#### EXTRACTED INFORMATION

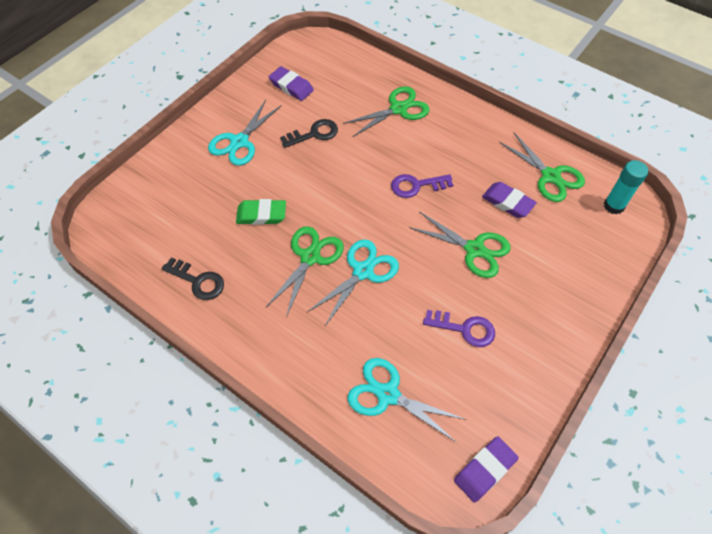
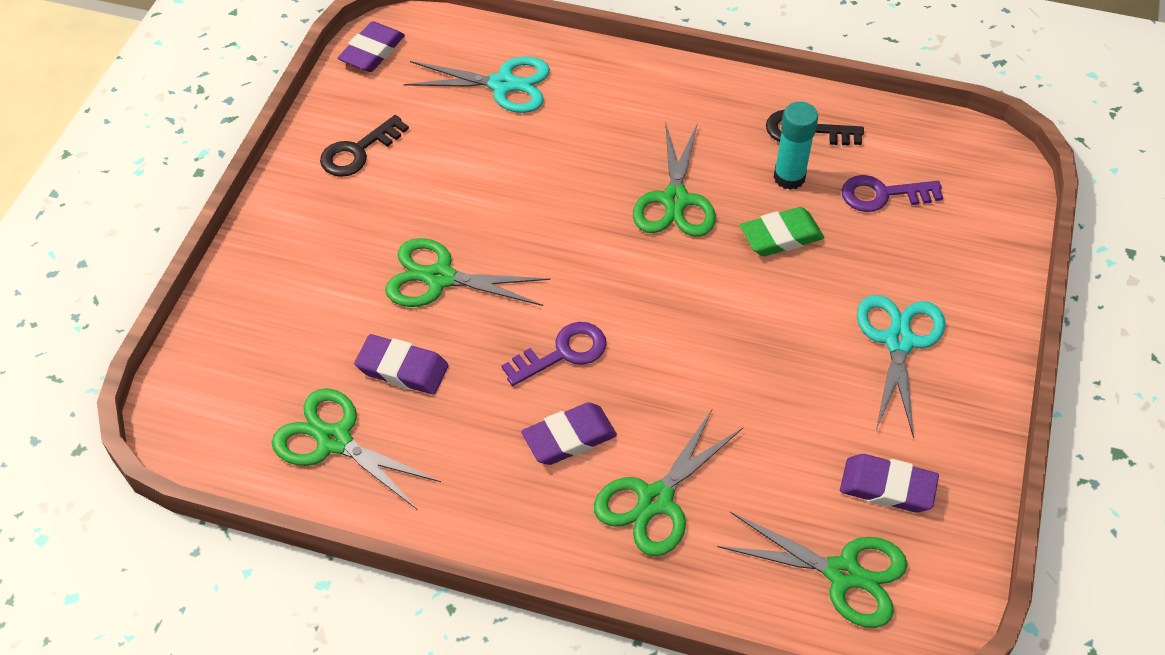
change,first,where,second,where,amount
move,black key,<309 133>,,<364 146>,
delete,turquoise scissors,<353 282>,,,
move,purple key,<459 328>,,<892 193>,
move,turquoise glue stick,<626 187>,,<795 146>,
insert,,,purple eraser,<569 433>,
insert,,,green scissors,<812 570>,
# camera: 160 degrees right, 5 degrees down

#### WHAT TO WORK ON
Copy every line of the data exactly as written, excluding the pictures.

#### TASK ANSWER
change,first,where,second,where,amount
move,black key,<309 133>,,<364 146>,
delete,turquoise scissors,<353 282>,,,
move,purple key,<459 328>,,<892 193>,
move,turquoise glue stick,<626 187>,,<795 146>,
insert,,,purple eraser,<569 433>,
insert,,,green scissors,<812 570>,
# camera: 160 degrees right, 5 degrees down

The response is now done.